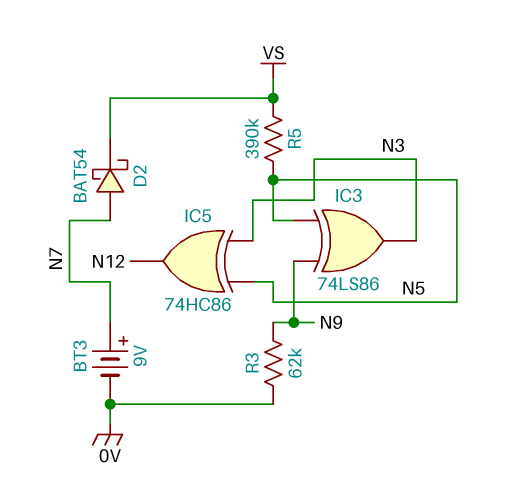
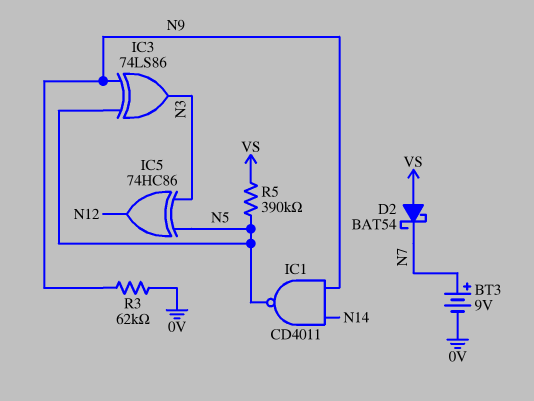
D2: schottky BAT54 (A N7, K VS) -> schottky BAT54 (A VS, K N7)
IC1: none -> NAND CD4011 (in N9, in N14, out N5)

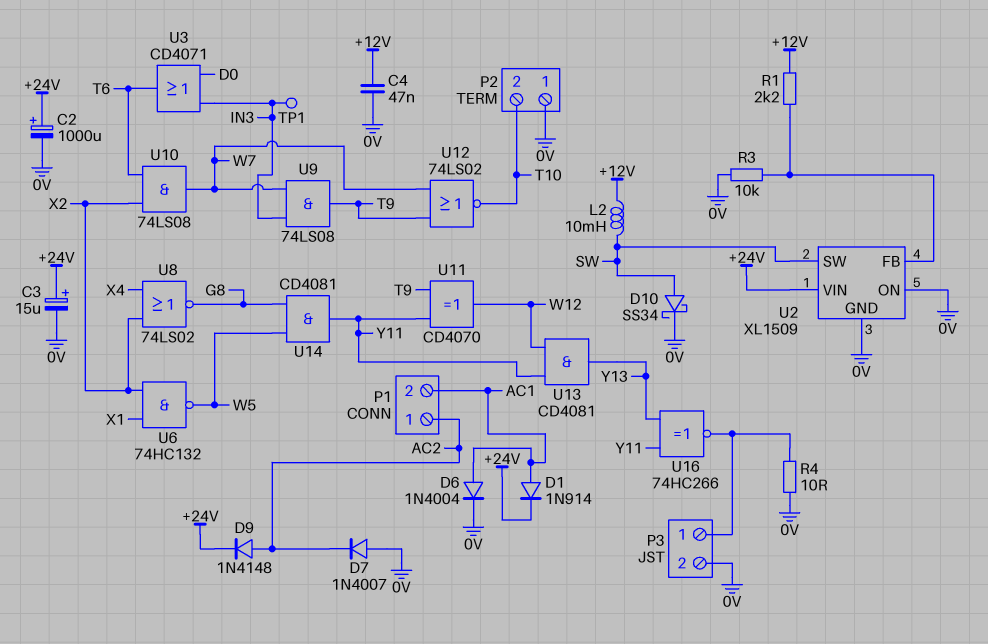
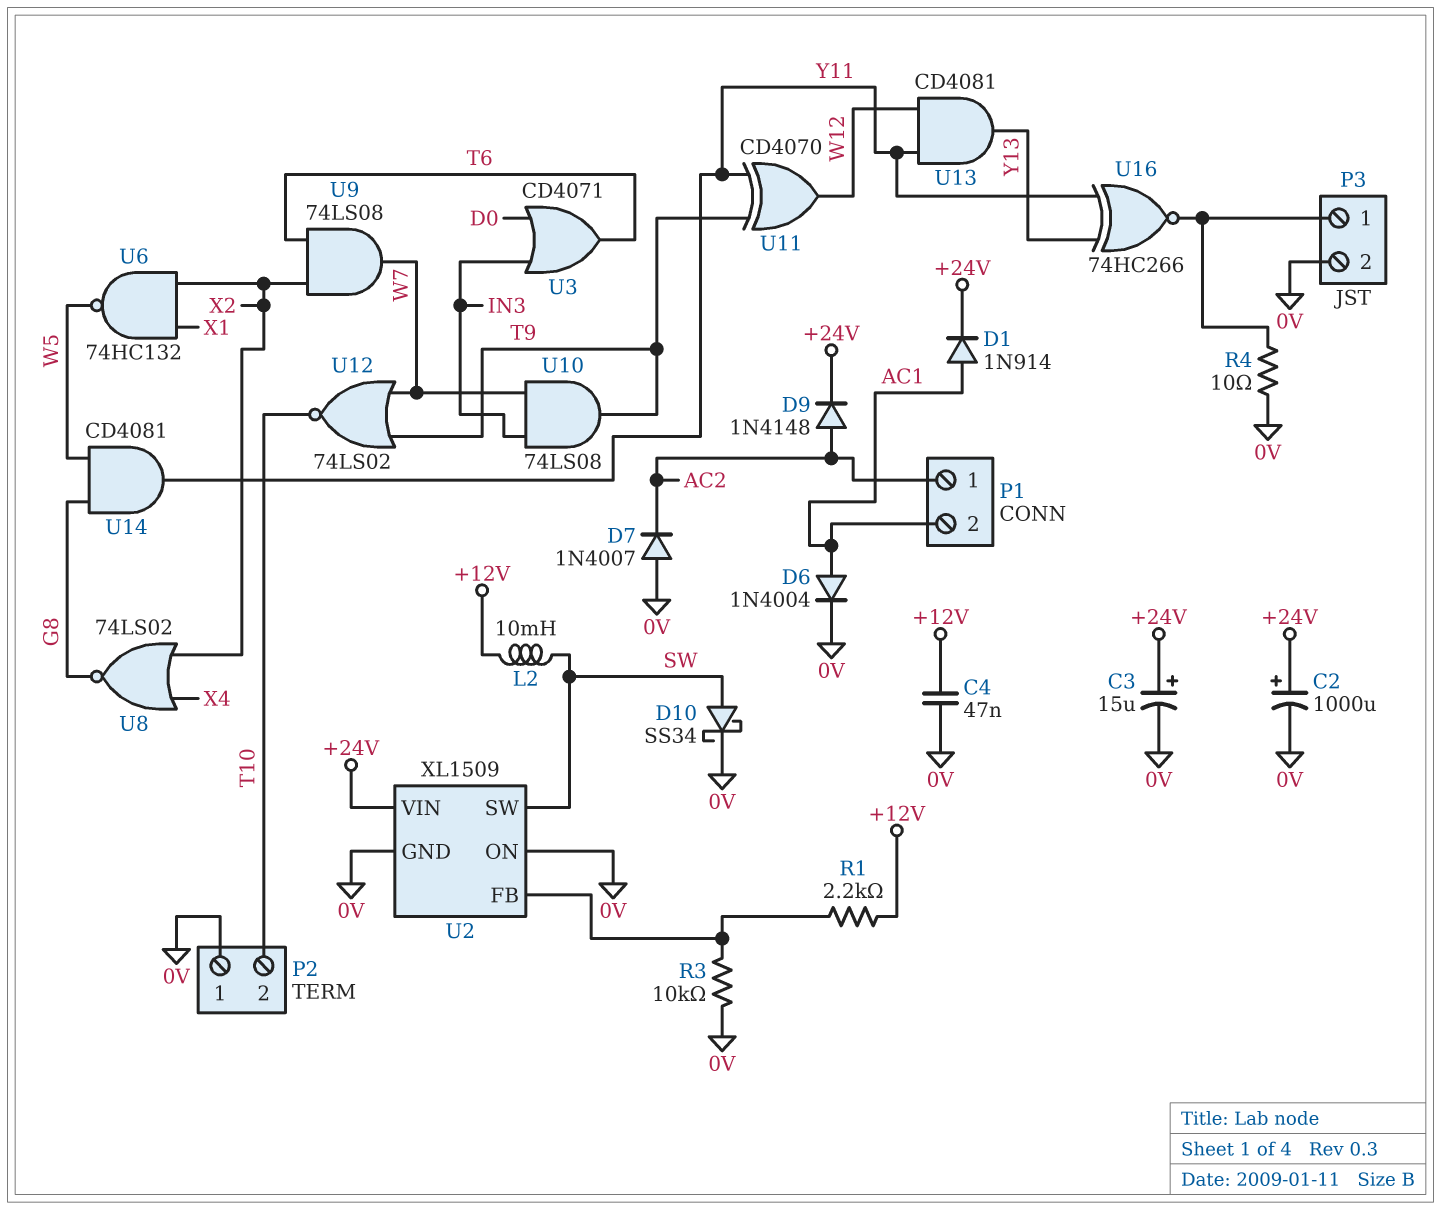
TP1: test point (IN3) -> none
U9: AND 74LS08 (in IN3, in W7, out T9) -> AND 74LS08 (in T6, in X2, out W7)
U10: AND 74LS08 (in T6, in X2, out W7) -> AND 74LS08 (in IN3, in W7, out T9)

> INSTRUCTIONS TO FOLLOW
Could you work out how many lines above contain the string "none"? Answer with the number only.

> EXERCISE SOLUTION
2